## Work order
Every line below that has "glue" in it should be copied.

Object state change records
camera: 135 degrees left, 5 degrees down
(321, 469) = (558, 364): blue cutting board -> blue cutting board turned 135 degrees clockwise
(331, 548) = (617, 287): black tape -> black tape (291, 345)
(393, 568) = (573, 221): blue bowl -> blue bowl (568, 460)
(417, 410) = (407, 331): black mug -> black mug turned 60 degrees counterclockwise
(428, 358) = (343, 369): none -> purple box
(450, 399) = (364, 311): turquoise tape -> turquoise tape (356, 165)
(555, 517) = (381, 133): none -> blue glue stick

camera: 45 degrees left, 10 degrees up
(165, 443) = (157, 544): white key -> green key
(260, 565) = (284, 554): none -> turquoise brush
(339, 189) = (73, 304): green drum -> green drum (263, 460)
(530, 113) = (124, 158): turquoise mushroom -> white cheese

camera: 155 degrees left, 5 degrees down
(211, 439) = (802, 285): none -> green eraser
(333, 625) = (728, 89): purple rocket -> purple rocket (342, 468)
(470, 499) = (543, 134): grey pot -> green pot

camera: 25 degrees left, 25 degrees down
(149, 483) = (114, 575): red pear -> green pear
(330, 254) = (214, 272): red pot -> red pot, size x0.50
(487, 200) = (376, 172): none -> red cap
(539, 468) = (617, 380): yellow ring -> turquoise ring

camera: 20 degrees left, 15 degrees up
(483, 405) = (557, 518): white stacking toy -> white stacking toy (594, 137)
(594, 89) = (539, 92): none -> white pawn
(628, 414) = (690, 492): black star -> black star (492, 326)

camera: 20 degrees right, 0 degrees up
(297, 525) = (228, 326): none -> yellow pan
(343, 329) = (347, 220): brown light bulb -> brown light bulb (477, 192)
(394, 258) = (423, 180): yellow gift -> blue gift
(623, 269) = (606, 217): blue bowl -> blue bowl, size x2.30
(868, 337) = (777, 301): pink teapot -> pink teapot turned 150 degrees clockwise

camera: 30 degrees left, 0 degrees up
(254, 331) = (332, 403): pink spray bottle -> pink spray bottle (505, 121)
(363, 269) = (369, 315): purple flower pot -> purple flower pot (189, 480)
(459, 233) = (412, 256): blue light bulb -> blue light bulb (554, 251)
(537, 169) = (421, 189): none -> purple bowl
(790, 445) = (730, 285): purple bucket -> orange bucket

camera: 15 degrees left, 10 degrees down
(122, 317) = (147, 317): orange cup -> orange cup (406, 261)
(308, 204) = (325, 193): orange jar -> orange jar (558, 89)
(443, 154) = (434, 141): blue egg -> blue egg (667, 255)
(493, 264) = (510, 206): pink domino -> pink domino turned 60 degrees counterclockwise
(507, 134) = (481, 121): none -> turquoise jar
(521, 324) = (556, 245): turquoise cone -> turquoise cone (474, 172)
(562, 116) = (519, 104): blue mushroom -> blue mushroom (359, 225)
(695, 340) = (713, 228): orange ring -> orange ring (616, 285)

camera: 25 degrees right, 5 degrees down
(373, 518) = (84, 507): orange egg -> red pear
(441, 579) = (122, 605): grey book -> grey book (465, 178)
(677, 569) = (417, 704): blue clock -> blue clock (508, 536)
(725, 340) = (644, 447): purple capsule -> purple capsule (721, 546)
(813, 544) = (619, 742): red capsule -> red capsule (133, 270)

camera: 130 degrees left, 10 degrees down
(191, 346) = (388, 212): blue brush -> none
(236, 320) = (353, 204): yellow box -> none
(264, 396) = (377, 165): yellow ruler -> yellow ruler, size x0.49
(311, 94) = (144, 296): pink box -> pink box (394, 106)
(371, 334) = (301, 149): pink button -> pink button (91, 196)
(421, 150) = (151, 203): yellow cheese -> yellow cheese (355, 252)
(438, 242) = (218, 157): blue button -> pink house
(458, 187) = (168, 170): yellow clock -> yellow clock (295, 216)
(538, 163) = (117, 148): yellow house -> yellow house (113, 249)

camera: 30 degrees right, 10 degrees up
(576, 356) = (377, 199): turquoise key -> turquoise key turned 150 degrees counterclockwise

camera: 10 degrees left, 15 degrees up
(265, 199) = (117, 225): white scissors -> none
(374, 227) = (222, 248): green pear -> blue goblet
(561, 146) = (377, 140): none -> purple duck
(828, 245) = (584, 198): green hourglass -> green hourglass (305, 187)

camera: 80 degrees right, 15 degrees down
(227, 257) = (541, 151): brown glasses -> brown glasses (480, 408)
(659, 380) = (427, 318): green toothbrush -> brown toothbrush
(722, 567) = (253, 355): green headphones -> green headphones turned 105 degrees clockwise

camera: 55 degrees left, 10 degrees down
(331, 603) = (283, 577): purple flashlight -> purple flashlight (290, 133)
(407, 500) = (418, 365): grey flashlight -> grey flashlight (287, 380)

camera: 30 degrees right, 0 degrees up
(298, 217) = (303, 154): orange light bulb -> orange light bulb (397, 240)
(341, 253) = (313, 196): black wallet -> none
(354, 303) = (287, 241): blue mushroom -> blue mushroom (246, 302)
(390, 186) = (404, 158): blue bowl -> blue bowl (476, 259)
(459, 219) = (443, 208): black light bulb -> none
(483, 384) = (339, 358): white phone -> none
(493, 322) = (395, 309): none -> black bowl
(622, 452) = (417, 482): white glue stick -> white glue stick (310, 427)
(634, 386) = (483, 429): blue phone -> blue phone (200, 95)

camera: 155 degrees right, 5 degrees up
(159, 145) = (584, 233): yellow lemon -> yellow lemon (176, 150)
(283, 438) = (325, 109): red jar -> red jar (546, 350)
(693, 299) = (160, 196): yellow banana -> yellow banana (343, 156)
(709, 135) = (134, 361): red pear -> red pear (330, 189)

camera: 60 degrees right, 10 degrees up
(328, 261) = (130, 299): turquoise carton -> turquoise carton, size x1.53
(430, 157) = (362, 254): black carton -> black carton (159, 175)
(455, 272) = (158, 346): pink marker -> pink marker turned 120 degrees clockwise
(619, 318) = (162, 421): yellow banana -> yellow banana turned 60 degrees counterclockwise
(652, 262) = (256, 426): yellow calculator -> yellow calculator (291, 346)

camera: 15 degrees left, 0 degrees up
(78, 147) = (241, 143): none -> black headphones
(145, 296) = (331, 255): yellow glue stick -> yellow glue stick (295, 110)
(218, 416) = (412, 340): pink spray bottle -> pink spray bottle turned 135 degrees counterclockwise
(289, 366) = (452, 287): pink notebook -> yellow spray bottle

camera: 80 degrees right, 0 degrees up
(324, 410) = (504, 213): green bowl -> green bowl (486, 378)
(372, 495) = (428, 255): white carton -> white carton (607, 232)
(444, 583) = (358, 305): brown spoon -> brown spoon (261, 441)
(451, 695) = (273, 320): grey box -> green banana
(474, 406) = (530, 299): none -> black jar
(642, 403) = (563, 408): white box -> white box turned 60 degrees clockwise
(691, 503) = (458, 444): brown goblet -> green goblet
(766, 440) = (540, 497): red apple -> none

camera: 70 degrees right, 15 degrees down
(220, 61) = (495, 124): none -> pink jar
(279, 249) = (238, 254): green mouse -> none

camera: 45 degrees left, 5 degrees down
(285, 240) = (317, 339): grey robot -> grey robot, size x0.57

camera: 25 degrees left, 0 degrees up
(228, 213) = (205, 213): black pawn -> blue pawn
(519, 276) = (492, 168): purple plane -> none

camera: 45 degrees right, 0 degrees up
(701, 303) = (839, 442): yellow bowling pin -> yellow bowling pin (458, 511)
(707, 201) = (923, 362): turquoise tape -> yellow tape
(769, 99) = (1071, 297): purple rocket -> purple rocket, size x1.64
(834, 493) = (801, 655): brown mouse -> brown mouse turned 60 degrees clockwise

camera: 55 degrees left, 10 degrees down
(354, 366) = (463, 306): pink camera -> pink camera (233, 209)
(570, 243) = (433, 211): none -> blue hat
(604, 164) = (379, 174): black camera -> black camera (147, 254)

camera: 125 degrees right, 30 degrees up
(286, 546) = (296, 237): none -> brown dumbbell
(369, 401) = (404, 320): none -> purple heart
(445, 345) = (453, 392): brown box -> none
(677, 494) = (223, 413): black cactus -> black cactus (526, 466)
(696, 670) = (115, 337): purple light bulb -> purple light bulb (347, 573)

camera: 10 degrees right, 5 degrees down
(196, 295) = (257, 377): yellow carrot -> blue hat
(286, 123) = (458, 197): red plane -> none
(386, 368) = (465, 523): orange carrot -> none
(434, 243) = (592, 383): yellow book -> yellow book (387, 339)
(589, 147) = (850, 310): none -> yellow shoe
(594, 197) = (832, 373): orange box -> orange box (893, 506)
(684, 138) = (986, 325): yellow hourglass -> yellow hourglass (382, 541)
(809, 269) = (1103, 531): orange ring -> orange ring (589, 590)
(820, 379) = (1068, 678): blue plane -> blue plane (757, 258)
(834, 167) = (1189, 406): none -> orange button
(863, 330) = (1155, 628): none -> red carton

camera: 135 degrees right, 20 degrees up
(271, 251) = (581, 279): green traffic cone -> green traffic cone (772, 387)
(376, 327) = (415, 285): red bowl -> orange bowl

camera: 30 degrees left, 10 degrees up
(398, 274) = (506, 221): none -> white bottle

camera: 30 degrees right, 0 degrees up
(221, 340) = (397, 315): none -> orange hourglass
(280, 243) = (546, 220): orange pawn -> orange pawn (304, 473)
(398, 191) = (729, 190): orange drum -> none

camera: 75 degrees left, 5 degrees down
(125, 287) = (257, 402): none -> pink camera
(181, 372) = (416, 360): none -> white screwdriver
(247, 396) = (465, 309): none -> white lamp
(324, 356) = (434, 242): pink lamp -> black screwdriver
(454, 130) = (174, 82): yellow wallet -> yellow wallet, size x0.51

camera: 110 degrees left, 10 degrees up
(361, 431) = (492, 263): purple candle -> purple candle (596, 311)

## Response
(555, 517) = (381, 133): none -> blue glue stick
(622, 452) = (417, 482): white glue stick -> white glue stick (310, 427)
(145, 296) = (331, 255): yellow glue stick -> yellow glue stick (295, 110)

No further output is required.